*** DATA Section Begins ***

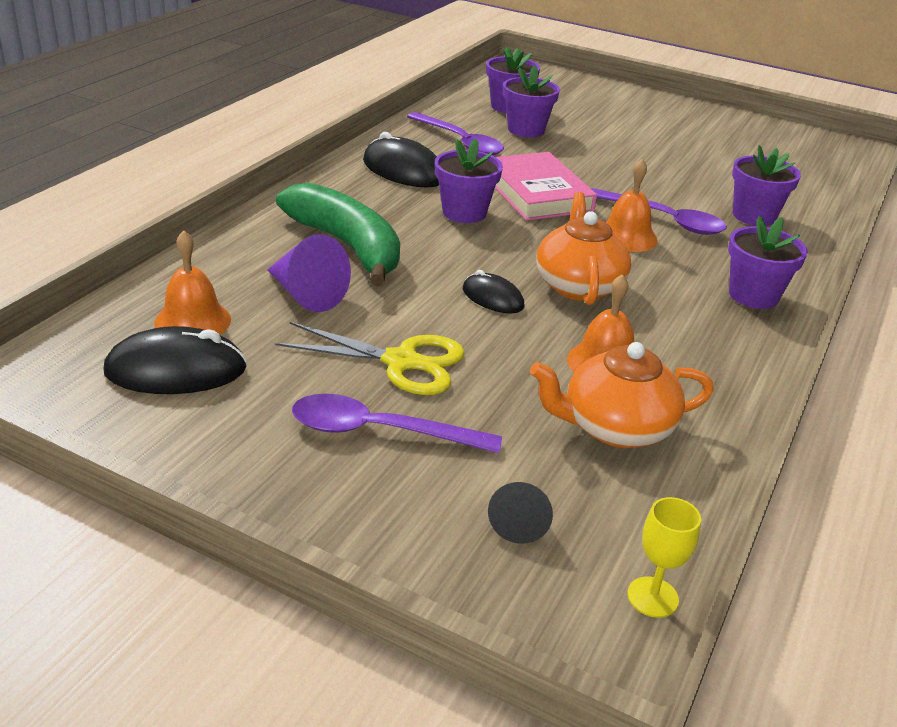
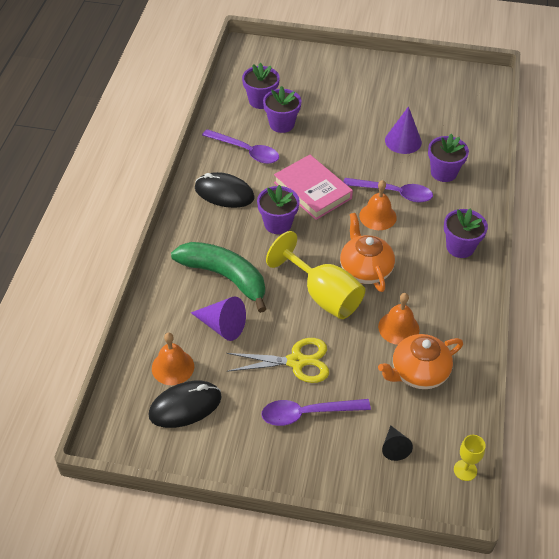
camera: 15 degrees left, 15 degrees up
(492, 298) = (323, 295): black mouse -> yellow goblet
(700, 176) = (403, 141): none -> purple cone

*** DATA Section Ends ***

Only the text of the listing above is copied, exactly as written; its pictures are dropped.

camera: 15 degrees left, 15 degrees up
(492, 298) = (323, 295): black mouse -> yellow goblet
(700, 176) = (403, 141): none -> purple cone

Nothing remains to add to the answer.